Task statement: Reproduce the lines of the material exactly, excluding every image.

Provided data:
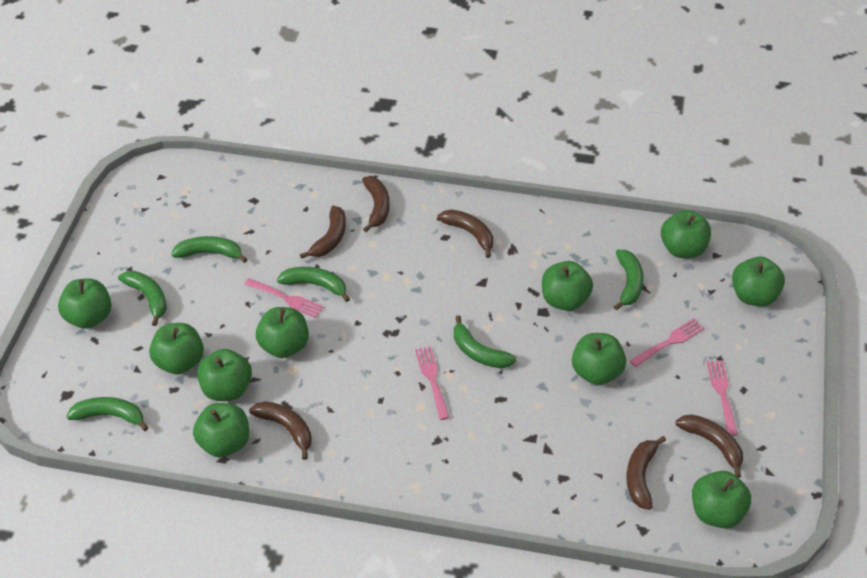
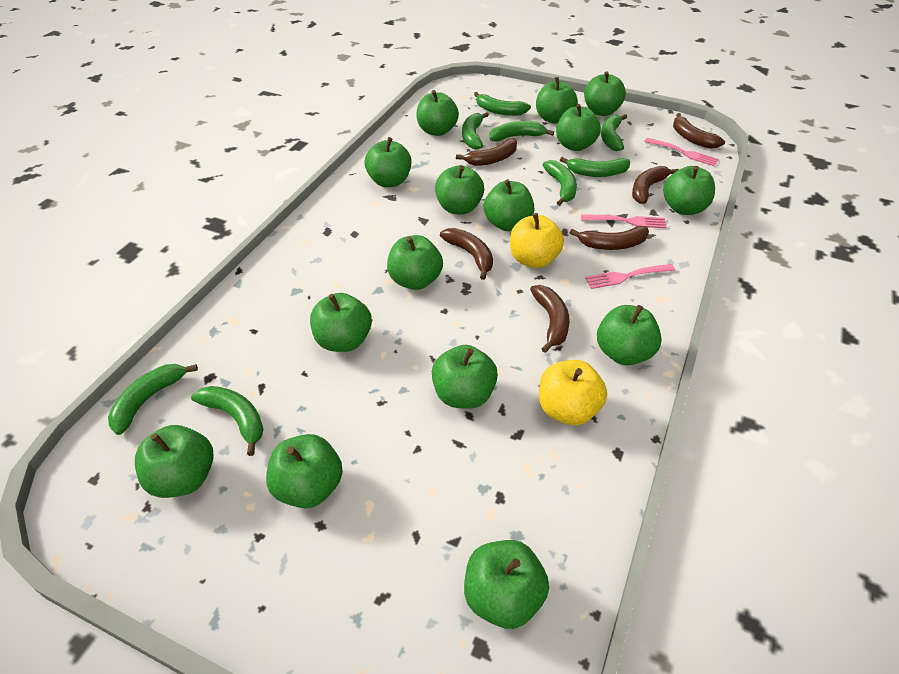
green apple: 10 -> 15
green banana: 6 -> 8
pink fork: 4 -> 3
yellow apple: 0 -> 2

Result:
green apple: 10 -> 15
green banana: 6 -> 8
pink fork: 4 -> 3
yellow apple: 0 -> 2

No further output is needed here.